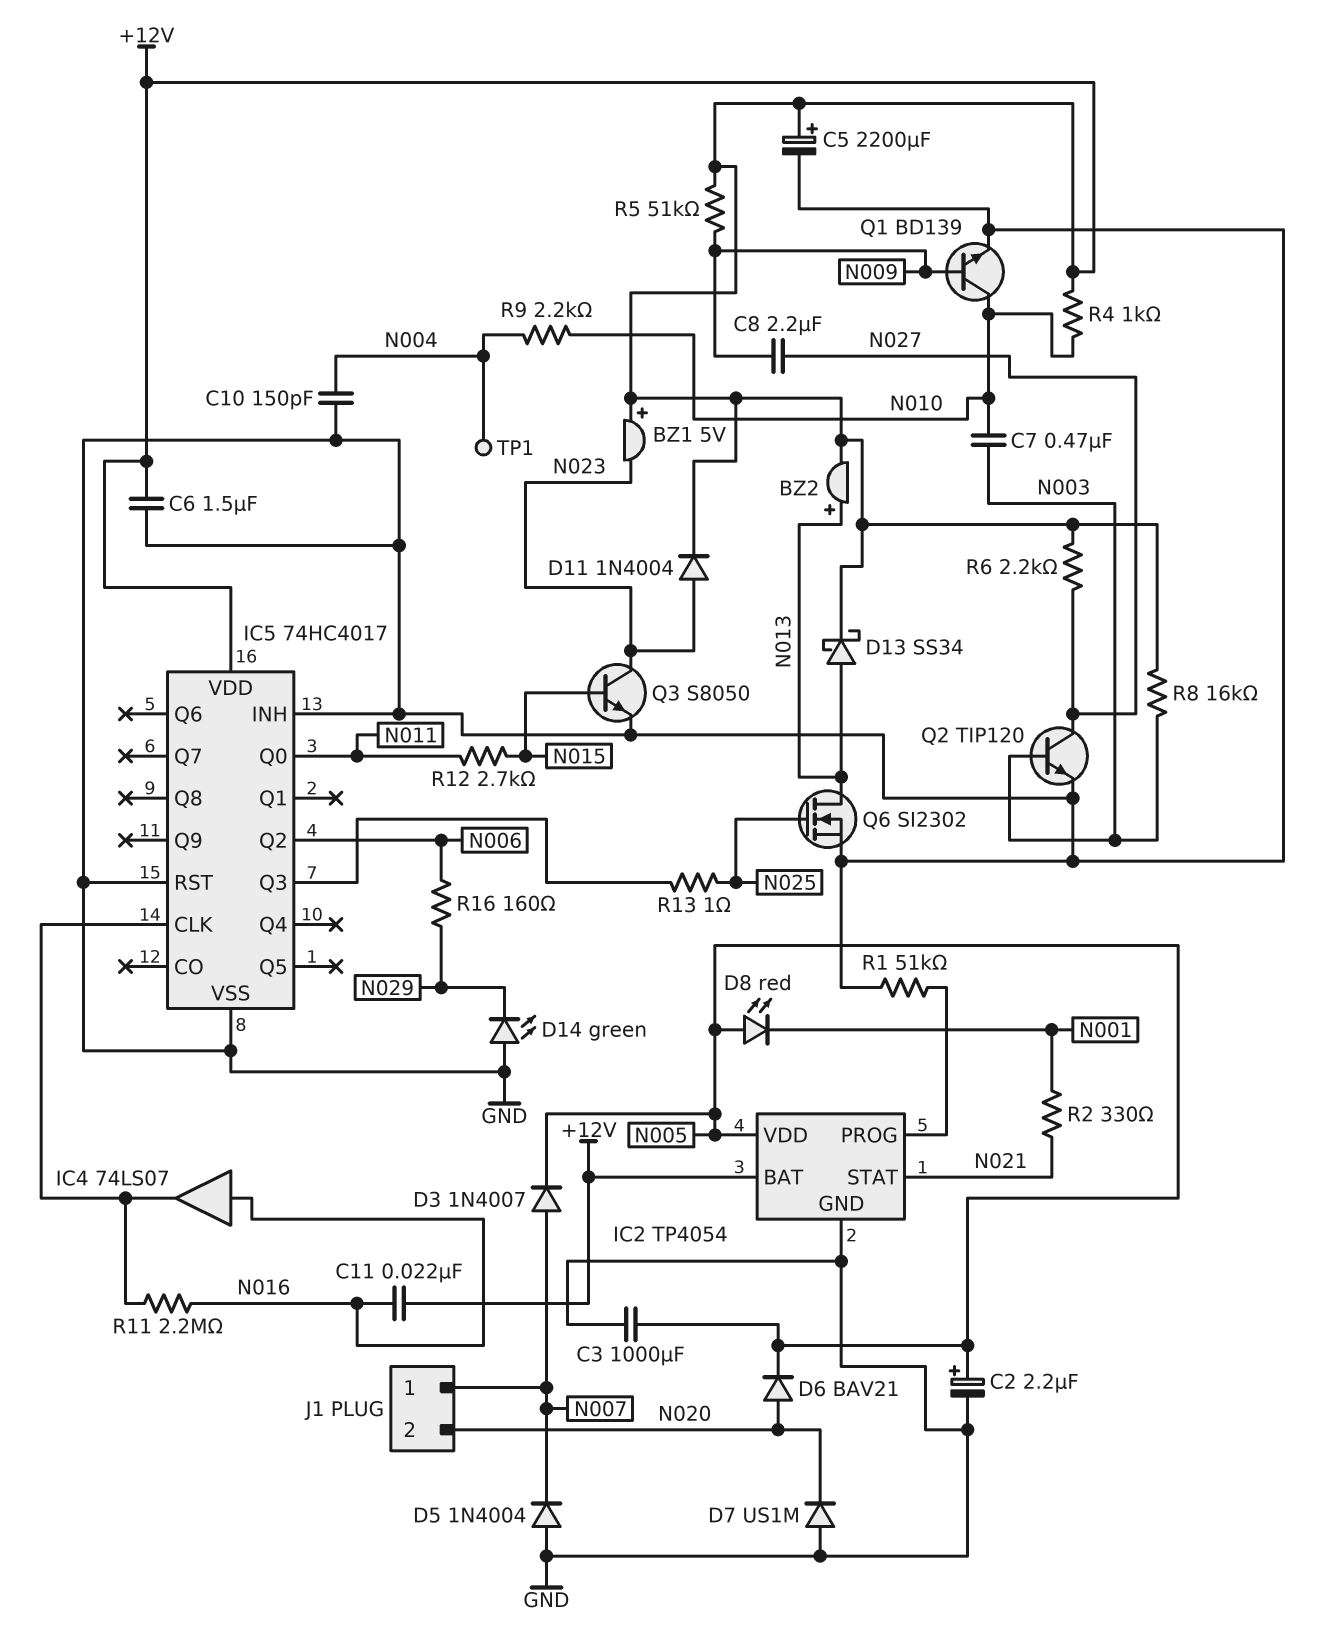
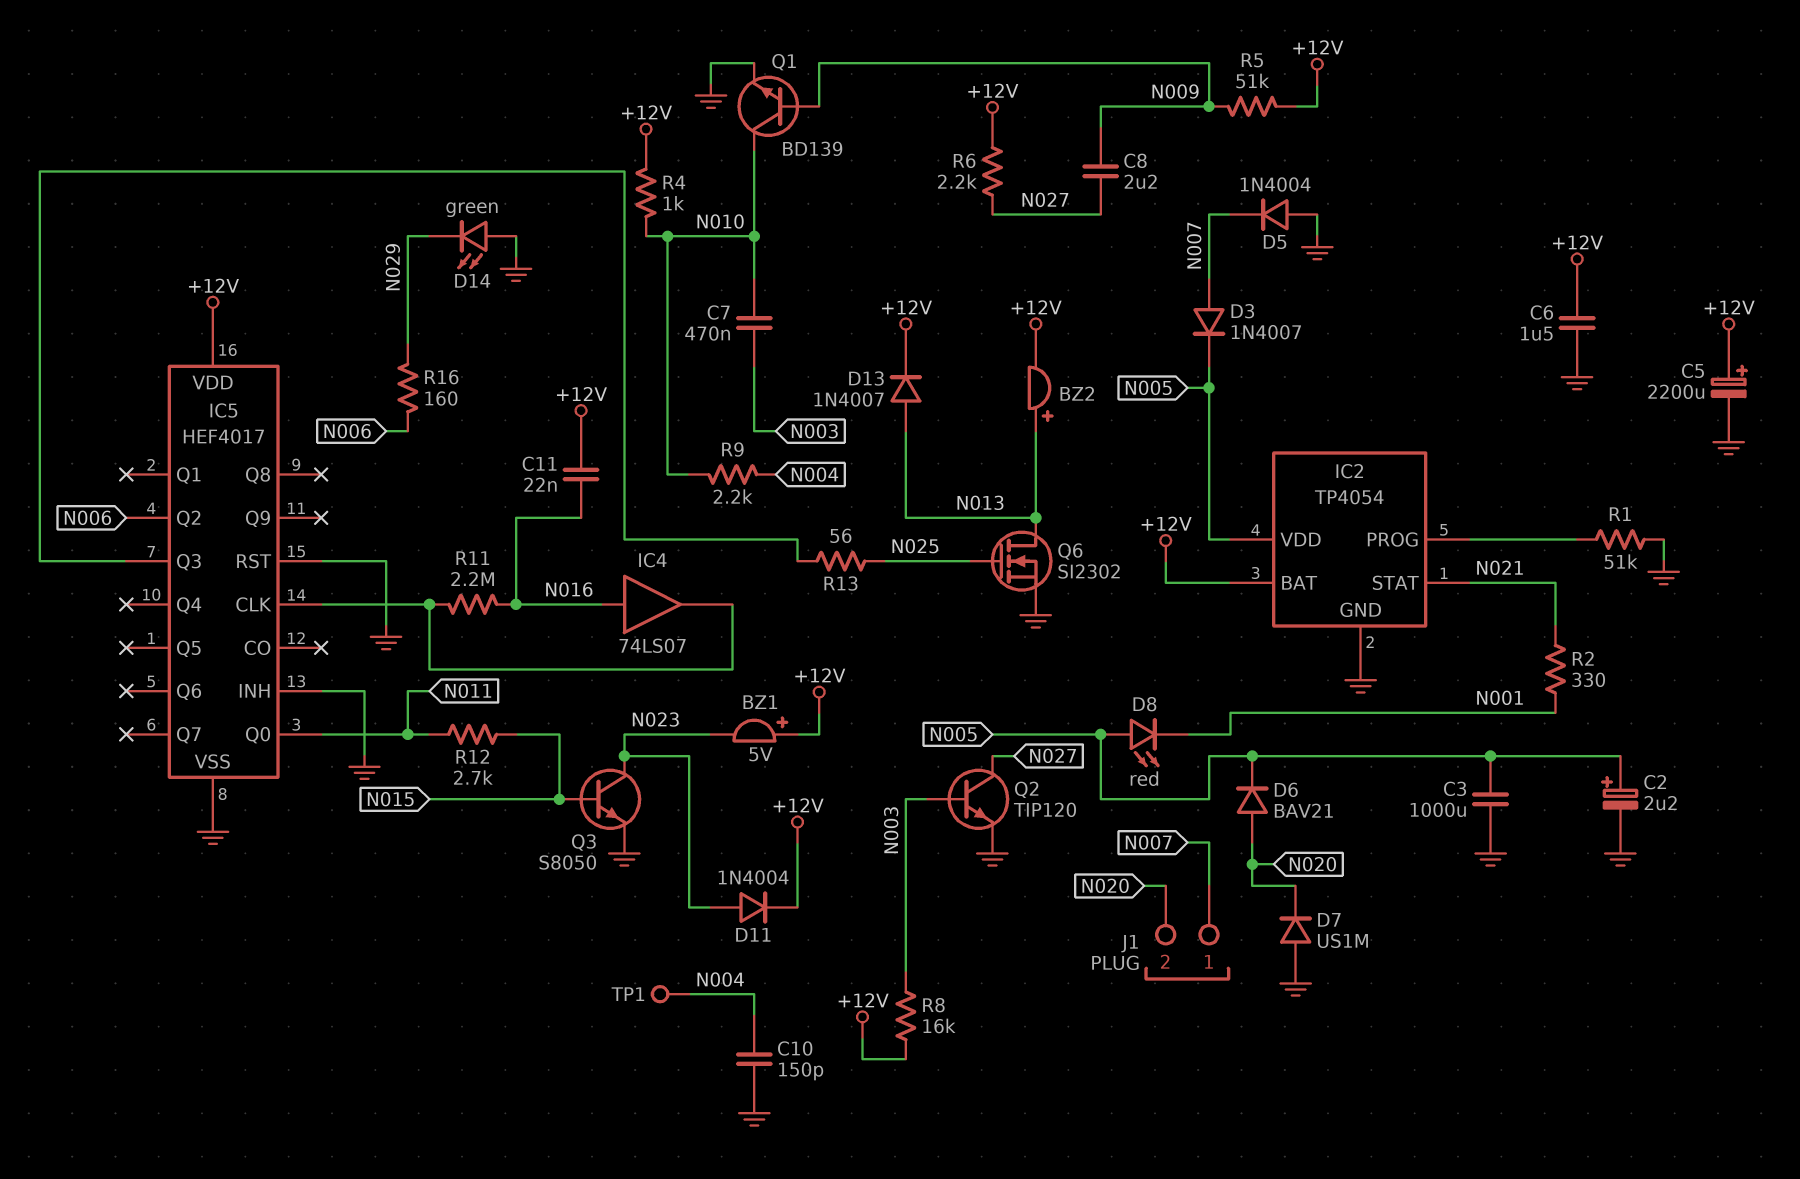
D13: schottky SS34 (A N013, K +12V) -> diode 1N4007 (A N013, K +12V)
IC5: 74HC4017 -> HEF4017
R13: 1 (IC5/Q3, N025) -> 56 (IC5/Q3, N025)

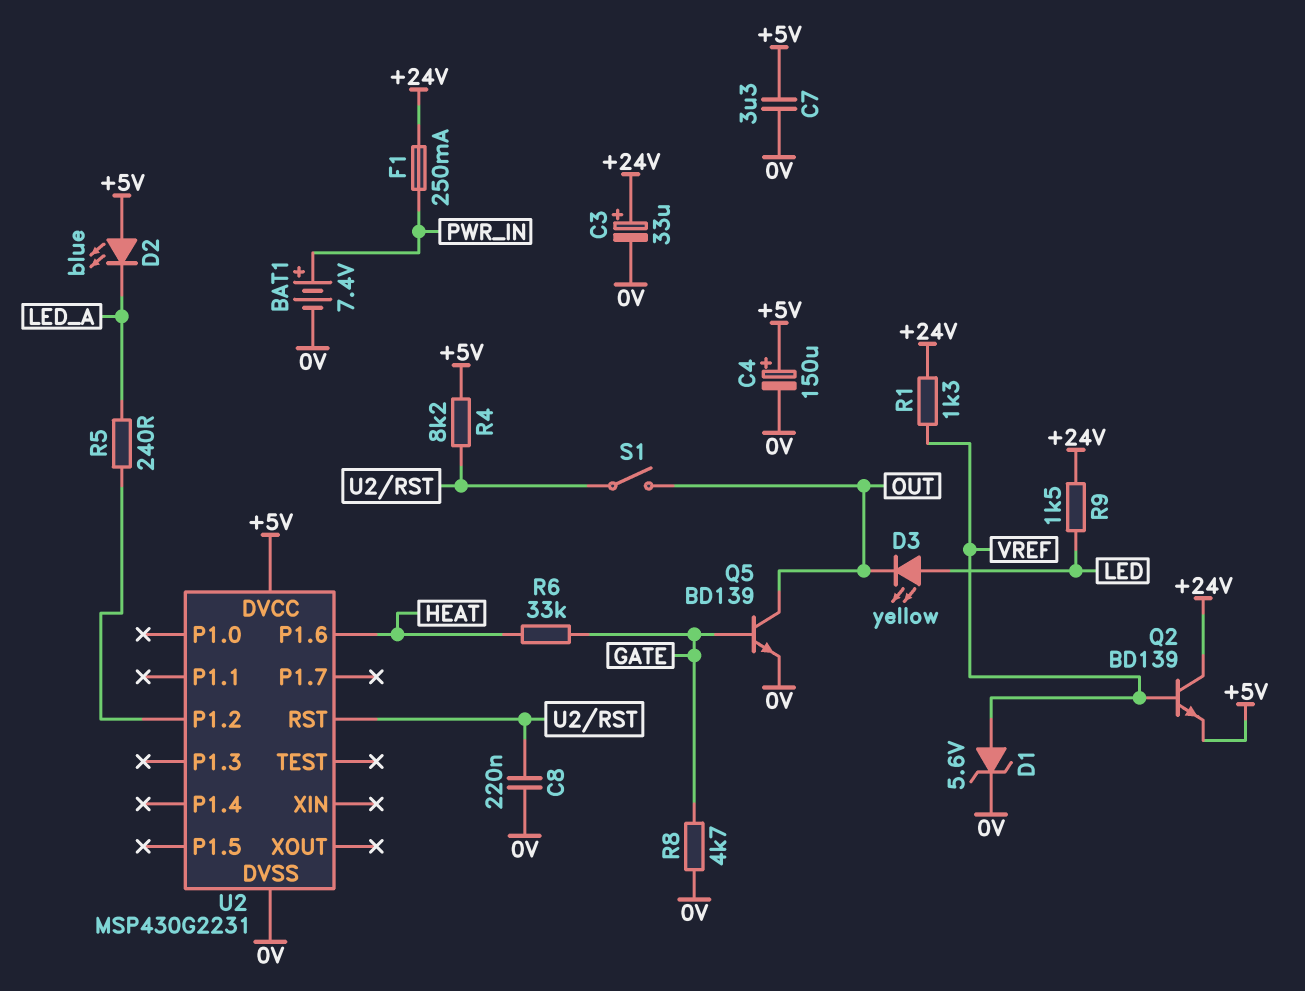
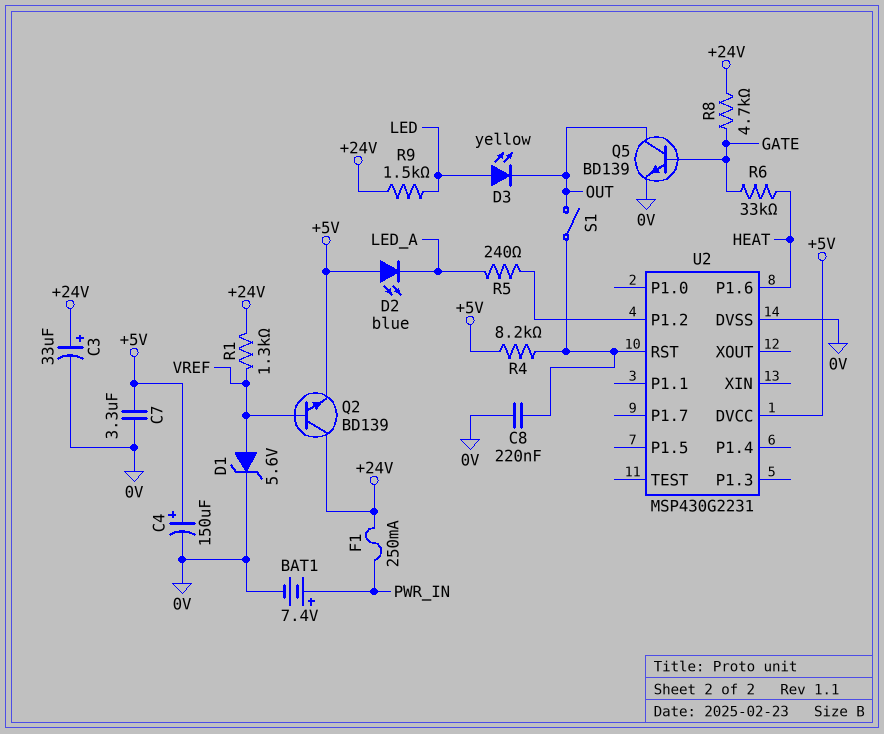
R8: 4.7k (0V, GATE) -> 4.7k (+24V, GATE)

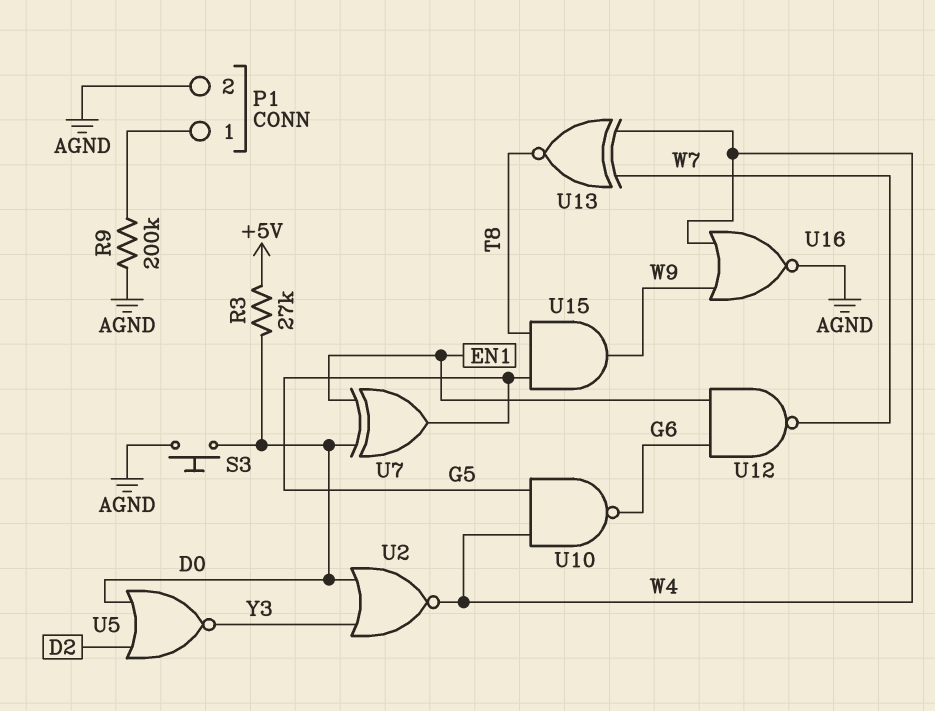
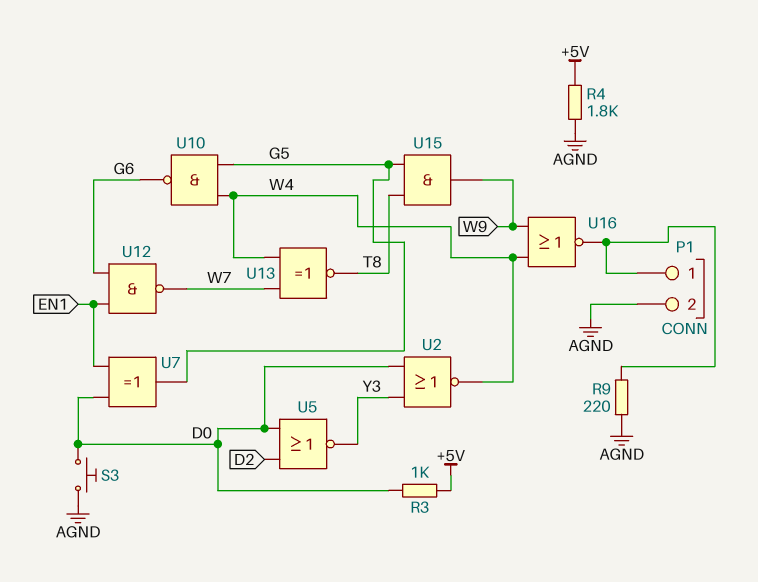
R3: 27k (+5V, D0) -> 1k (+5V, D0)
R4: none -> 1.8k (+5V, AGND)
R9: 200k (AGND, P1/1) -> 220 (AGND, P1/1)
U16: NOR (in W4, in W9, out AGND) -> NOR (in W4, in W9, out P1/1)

§ INSTRUCTIONS TO FOLLOW:
Give the records back verbatim, pictures excluded.

§ TASK ANSWER:
D13: schottky SS34 (A N013, K +12V) -> diode 1N4007 (A N013, K +12V)
IC5: 74HC4017 -> HEF4017
R13: 1 (IC5/Q3, N025) -> 56 (IC5/Q3, N025)

R8: 4.7k (0V, GATE) -> 4.7k (+24V, GATE)

R3: 27k (+5V, D0) -> 1k (+5V, D0)
R4: none -> 1.8k (+5V, AGND)
R9: 200k (AGND, P1/1) -> 220 (AGND, P1/1)
U16: NOR (in W4, in W9, out AGND) -> NOR (in W4, in W9, out P1/1)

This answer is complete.